Quote exactly the lines from the start of the entries to the one with "R5: 43 (SIG2, SIG8) -> none", both ends included.

(Saved data entries)
= = = =
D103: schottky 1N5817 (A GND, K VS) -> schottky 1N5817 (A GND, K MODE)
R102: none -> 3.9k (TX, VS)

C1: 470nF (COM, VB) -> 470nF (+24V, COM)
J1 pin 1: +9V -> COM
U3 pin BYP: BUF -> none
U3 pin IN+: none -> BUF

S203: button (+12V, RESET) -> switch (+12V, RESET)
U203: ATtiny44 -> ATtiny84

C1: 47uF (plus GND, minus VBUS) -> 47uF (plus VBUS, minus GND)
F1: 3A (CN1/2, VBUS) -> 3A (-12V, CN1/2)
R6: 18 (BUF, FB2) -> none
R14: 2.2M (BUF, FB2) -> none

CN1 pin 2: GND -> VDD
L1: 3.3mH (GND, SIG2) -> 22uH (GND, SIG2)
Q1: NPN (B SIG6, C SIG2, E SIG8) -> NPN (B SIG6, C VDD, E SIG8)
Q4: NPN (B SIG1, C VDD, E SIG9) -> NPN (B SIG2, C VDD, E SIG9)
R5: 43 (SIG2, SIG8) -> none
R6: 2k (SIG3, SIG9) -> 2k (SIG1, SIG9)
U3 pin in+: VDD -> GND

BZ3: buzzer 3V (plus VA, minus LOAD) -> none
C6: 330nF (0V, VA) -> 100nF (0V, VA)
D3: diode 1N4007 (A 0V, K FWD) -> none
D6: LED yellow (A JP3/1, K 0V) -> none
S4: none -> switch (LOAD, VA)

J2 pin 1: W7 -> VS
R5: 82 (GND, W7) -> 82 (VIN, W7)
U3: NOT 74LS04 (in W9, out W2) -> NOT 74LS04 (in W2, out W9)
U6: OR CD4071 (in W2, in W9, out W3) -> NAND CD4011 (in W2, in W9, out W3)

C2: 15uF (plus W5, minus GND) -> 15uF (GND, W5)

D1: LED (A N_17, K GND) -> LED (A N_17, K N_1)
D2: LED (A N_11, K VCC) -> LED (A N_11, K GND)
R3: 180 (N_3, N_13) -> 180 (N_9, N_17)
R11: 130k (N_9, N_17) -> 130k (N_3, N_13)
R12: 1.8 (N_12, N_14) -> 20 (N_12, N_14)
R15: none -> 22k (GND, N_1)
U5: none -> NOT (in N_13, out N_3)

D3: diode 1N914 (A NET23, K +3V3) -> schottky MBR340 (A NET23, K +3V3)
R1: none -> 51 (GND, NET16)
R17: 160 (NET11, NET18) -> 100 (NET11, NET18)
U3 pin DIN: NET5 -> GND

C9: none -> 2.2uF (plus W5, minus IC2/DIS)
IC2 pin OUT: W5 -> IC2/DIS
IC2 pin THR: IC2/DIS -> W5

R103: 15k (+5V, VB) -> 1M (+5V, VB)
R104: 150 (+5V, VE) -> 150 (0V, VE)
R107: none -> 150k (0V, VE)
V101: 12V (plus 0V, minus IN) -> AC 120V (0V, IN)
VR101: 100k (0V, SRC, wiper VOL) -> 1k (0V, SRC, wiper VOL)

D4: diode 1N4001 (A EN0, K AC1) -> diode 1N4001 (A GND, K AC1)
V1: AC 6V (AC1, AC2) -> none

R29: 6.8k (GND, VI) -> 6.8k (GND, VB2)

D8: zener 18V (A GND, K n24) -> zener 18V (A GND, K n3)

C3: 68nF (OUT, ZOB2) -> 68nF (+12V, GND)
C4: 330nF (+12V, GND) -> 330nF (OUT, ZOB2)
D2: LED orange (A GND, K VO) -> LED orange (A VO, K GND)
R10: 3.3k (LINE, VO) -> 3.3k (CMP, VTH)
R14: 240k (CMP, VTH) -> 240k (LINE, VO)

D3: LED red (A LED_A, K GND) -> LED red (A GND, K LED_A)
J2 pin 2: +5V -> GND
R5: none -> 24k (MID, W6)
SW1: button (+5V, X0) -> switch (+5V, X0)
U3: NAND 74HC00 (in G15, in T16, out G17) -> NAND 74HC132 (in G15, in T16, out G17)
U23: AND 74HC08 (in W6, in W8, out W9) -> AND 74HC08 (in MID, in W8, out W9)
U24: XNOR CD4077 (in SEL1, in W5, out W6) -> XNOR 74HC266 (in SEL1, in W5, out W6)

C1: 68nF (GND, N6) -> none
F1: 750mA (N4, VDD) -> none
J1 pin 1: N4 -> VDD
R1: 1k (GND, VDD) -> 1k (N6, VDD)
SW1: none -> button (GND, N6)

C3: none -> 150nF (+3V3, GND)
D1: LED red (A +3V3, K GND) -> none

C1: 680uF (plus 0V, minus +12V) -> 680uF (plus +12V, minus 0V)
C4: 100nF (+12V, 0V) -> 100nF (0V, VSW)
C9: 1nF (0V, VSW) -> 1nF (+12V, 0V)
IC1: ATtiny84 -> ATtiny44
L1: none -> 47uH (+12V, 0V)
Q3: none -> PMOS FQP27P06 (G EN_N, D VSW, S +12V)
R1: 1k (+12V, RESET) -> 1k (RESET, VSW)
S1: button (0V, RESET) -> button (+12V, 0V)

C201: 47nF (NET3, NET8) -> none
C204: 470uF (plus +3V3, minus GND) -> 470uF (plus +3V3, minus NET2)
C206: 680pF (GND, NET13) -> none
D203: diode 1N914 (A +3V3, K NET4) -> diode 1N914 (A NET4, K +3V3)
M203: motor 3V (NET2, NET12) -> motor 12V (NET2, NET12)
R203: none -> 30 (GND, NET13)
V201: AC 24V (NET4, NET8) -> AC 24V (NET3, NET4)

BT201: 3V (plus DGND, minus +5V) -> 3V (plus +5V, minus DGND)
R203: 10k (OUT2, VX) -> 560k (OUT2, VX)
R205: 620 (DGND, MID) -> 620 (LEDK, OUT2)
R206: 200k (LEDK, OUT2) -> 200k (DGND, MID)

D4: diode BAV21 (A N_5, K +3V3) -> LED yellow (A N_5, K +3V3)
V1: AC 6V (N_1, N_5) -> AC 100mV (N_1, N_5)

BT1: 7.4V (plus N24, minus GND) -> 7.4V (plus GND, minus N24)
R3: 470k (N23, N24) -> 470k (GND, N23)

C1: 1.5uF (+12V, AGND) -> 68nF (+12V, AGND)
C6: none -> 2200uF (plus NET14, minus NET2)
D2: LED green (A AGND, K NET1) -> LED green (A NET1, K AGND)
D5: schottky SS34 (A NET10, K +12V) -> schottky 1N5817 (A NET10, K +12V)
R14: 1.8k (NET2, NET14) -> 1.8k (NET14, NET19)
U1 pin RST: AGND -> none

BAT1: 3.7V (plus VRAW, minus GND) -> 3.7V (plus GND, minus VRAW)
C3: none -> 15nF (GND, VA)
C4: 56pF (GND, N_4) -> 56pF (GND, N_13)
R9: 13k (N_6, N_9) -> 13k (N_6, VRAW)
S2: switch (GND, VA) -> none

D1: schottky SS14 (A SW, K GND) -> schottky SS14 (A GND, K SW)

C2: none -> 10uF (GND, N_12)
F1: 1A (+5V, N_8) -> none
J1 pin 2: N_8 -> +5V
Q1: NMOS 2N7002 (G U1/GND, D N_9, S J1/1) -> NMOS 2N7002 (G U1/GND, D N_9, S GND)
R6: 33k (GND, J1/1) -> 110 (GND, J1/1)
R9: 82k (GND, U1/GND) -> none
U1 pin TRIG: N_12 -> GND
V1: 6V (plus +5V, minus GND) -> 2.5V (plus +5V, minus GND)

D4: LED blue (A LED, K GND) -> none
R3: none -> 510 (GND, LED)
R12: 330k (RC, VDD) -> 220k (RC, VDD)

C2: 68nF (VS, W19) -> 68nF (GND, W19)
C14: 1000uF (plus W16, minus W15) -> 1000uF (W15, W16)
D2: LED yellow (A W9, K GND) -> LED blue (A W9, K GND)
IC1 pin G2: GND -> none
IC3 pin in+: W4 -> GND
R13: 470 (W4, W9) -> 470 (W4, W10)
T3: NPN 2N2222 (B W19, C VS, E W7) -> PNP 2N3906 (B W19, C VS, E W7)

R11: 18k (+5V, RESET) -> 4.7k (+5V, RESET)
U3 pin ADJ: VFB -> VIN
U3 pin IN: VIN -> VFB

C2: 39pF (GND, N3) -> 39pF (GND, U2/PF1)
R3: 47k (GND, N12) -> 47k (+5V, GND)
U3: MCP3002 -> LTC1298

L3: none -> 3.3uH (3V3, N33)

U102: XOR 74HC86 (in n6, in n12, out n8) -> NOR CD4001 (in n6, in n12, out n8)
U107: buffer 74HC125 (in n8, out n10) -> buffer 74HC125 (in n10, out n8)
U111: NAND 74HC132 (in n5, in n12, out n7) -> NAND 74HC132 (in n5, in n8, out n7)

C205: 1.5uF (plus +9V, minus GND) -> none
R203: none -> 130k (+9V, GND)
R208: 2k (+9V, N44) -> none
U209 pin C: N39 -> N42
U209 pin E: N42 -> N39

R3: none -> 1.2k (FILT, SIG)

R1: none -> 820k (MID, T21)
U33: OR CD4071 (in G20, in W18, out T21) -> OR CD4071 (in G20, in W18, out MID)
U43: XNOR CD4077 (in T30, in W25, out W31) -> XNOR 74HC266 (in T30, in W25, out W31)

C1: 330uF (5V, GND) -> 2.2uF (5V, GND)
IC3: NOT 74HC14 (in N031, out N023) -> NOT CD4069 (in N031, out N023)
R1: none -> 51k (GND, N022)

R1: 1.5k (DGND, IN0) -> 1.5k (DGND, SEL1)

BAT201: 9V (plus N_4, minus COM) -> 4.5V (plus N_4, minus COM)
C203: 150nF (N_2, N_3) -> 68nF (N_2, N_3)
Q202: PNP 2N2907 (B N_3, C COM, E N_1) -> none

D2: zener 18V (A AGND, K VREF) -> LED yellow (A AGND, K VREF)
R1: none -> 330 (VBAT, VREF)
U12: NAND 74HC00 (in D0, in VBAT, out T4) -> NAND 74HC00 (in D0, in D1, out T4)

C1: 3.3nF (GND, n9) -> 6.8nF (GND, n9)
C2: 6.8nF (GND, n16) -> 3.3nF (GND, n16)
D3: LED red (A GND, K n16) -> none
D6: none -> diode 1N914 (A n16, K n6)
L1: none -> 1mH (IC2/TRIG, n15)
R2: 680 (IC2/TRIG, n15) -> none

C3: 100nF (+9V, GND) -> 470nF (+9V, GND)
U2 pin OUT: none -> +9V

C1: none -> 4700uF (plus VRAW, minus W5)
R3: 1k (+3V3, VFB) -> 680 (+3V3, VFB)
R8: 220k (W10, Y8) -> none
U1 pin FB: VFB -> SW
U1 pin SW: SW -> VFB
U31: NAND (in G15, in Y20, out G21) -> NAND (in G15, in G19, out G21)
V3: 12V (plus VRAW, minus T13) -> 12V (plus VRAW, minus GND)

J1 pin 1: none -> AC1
= = = =
> _FINISHED EXERCISE_
D103: schottky 1N5817 (A GND, K VS) -> schottky 1N5817 (A GND, K MODE)
R102: none -> 3.9k (TX, VS)

C1: 470nF (COM, VB) -> 470nF (+24V, COM)
J1 pin 1: +9V -> COM
U3 pin BYP: BUF -> none
U3 pin IN+: none -> BUF

S203: button (+12V, RESET) -> switch (+12V, RESET)
U203: ATtiny44 -> ATtiny84

C1: 47uF (plus GND, minus VBUS) -> 47uF (plus VBUS, minus GND)
F1: 3A (CN1/2, VBUS) -> 3A (-12V, CN1/2)
R6: 18 (BUF, FB2) -> none
R14: 2.2M (BUF, FB2) -> none

CN1 pin 2: GND -> VDD
L1: 3.3mH (GND, SIG2) -> 22uH (GND, SIG2)
Q1: NPN (B SIG6, C SIG2, E SIG8) -> NPN (B SIG6, C VDD, E SIG8)
Q4: NPN (B SIG1, C VDD, E SIG9) -> NPN (B SIG2, C VDD, E SIG9)
R5: 43 (SIG2, SIG8) -> none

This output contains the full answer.